### ASSIGNED TASK
Extract each line of the records below that contains the word "gift".

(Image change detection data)
──────────
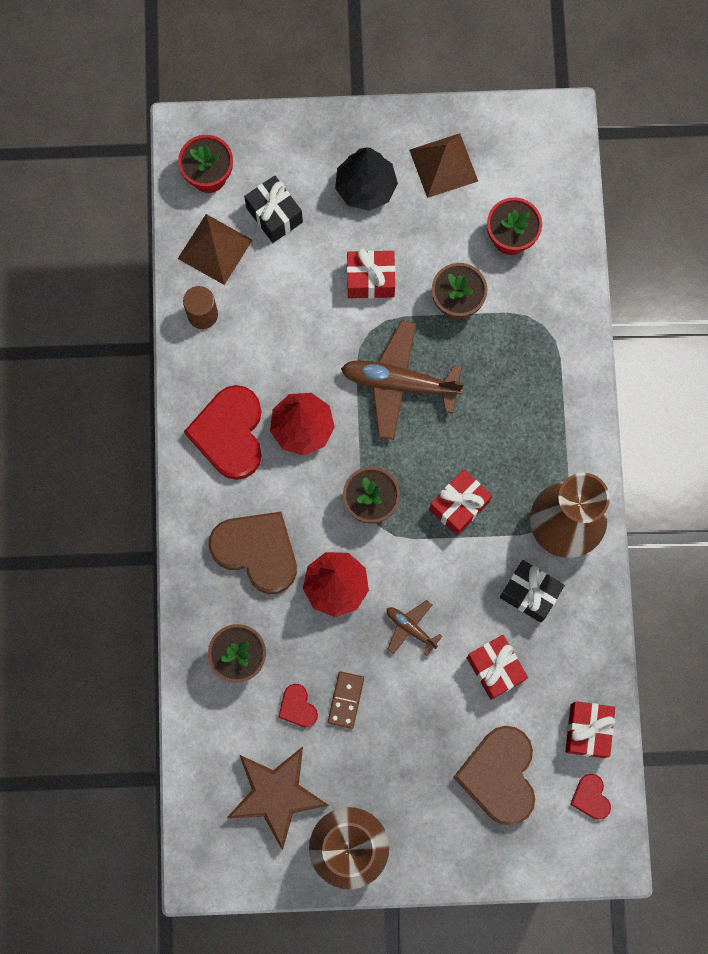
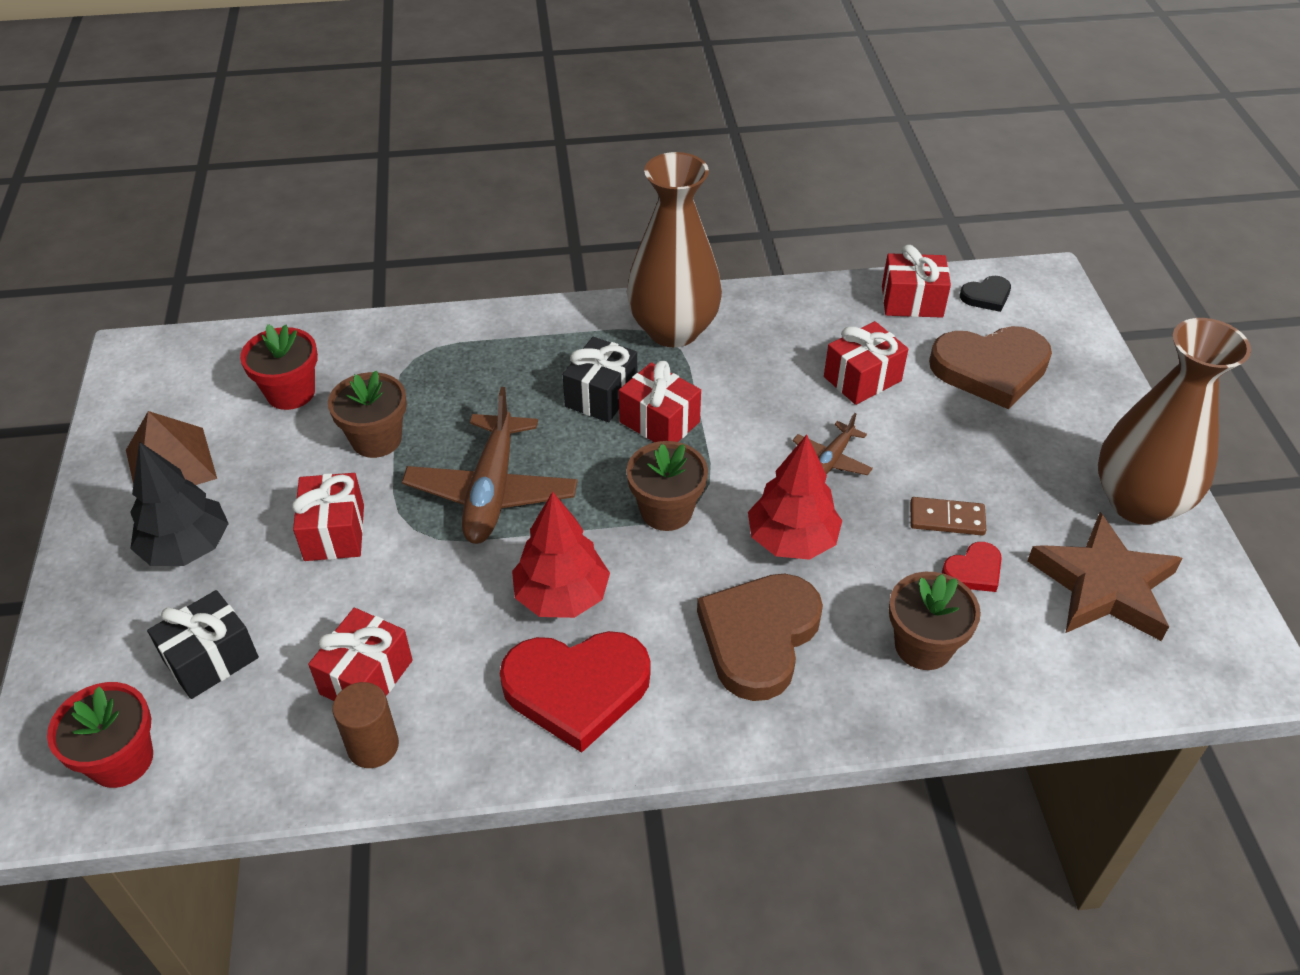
camera: 95 degrees left, 30 degrees down
(215, 249) = (258, 738): brown pyramid -> none
(251, 308) = (366, 677): none -> red gift
(530, 593) = (761, 354): black gift -> black gift (601, 395)
(590, 797) = (986, 296): red heart -> black heart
──────────
### SOLUTION TO THIS TASK
(251, 308) = (366, 677): none -> red gift
(530, 593) = (761, 354): black gift -> black gift (601, 395)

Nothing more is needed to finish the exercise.